▶ [AIM OF THE TASK] All records below are to be duplicated exactly, with every picture excluded.

(Before-and-after object lists)

________________________

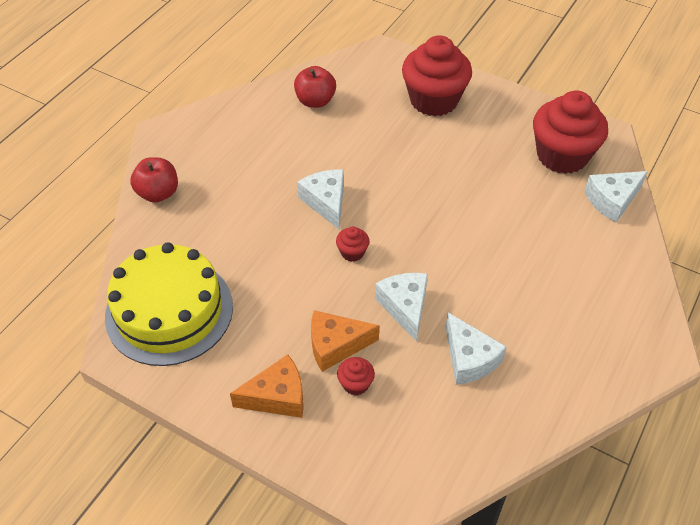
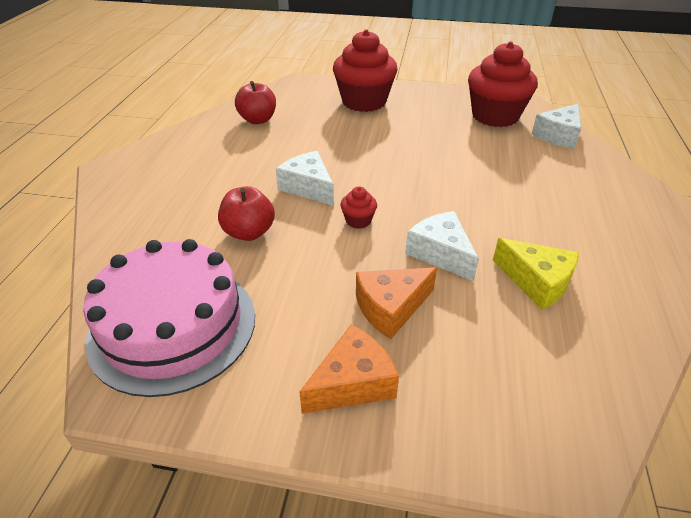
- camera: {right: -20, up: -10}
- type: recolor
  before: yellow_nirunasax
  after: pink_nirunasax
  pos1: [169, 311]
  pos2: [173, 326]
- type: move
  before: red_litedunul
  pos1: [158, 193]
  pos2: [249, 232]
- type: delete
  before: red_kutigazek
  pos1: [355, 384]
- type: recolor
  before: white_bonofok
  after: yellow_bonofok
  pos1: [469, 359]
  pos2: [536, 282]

________________________

▶ [TASK RESPONSE]
- camera: {right: -20, up: -10}
- type: recolor
  before: yellow_nirunasax
  after: pink_nirunasax
  pos1: [169, 311]
  pos2: [173, 326]
- type: move
  before: red_litedunul
  pos1: [158, 193]
  pos2: [249, 232]
- type: delete
  before: red_kutigazek
  pos1: [355, 384]
- type: recolor
  before: white_bonofok
  after: yellow_bonofok
  pos1: [469, 359]
  pos2: [536, 282]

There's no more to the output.